What this task involves: Strip the pictures and reproduce the rest of the listing exactly.

——

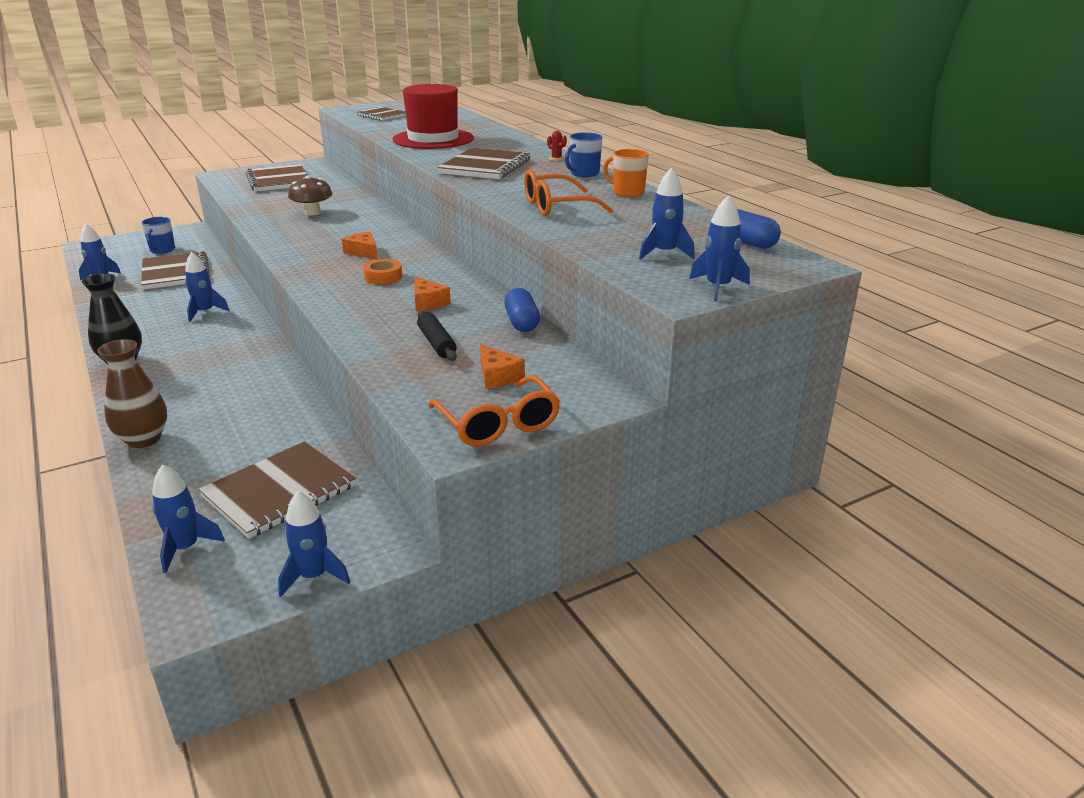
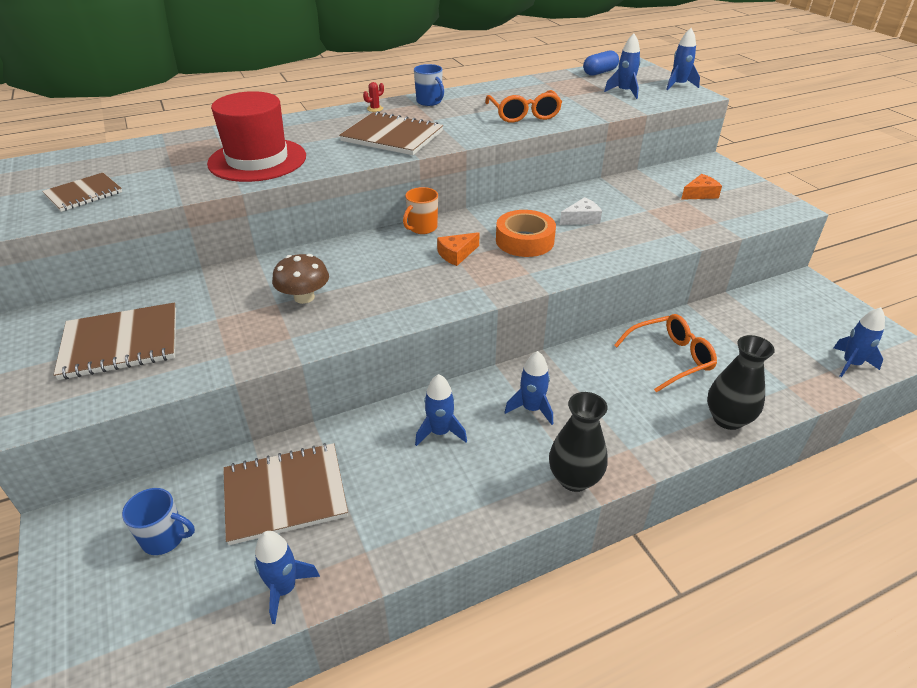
camera: 85 degrees left, 10 degrees up
(144, 439) = (727, 419): brown vase -> black vase
(279, 491) = (770, 330): brown notebook -> none
(313, 576) = (846, 307): blue rocket -> blue rocket (531, 409)
(383, 277) = (524, 241): orange tape -> orange tape, size x1.67
(428, 302) = (581, 219): orange cheese -> white cheese
(436, 343) = (657, 214): black rolling pin -> none
(498, 424) = (760, 195): orange glasses -> orange glasses (670, 358)
(522, 323) = (614, 184): blue capsule -> none
(627, 192) = (488, 92): orange mug -> orange mug (422, 228)

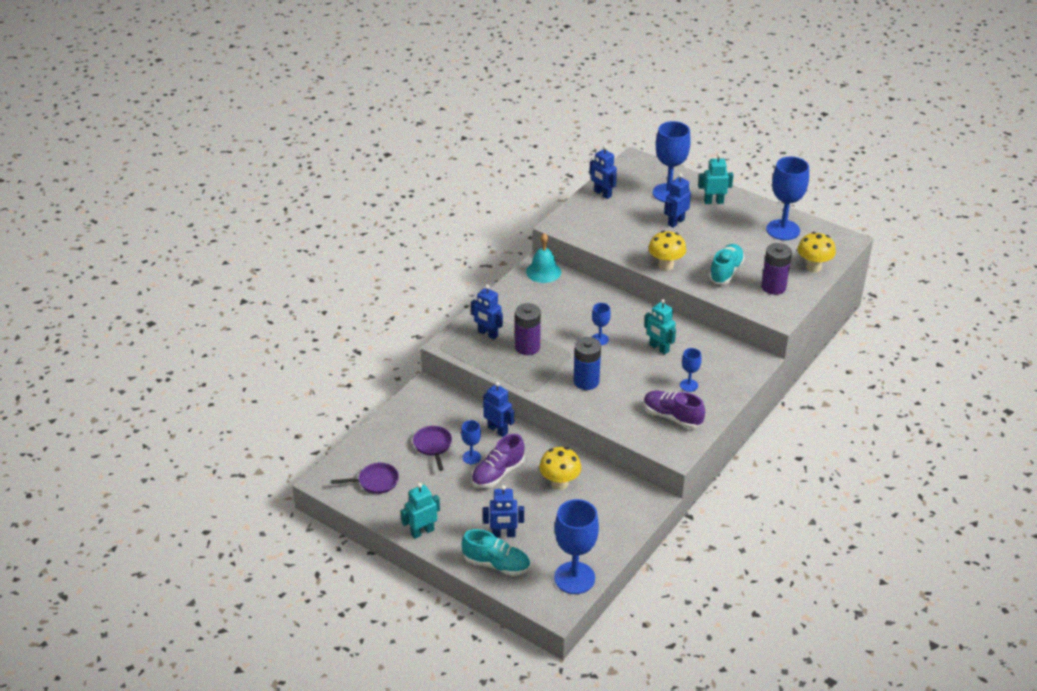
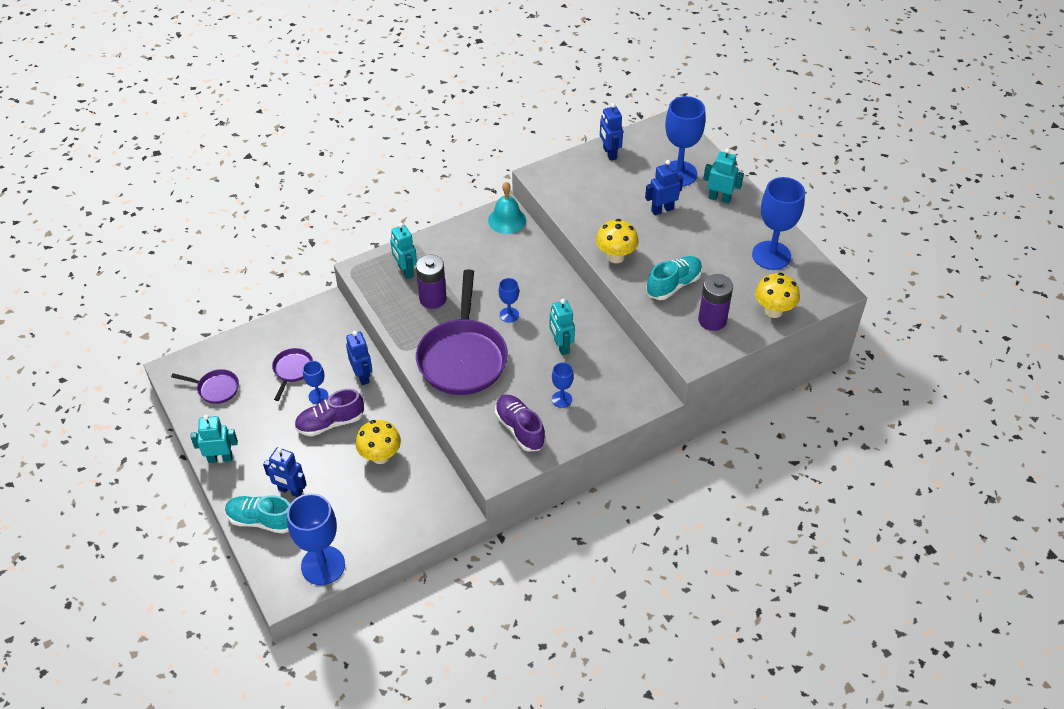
camera: 25 degrees right, 10 degrees up
(487, 334) = (405, 271): blue robot -> turquoise robot
(496, 564) = (262, 520): turquoise shoe -> turquoise shoe turned 150 degrees clockwise
(586, 381) = (462, 357): blue battery -> purple pan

——

Solution below:
camera: 85 degrees left, 10 degrees up
(144, 439) = (727, 419): brown vase -> black vase
(279, 491) = (770, 330): brown notebook -> none
(313, 576) = (846, 307): blue rocket -> blue rocket (531, 409)
(383, 277) = (524, 241): orange tape -> orange tape, size x1.67
(428, 302) = (581, 219): orange cheese -> white cheese
(436, 343) = (657, 214): black rolling pin -> none
(498, 424) = (760, 195): orange glasses -> orange glasses (670, 358)
(522, 323) = (614, 184): blue capsule -> none
(627, 192) = (488, 92): orange mug -> orange mug (422, 228)

camera: 25 degrees right, 10 degrees up
(487, 334) = (405, 271): blue robot -> turquoise robot
(496, 564) = (262, 520): turquoise shoe -> turquoise shoe turned 150 degrees clockwise
(586, 381) = (462, 357): blue battery -> purple pan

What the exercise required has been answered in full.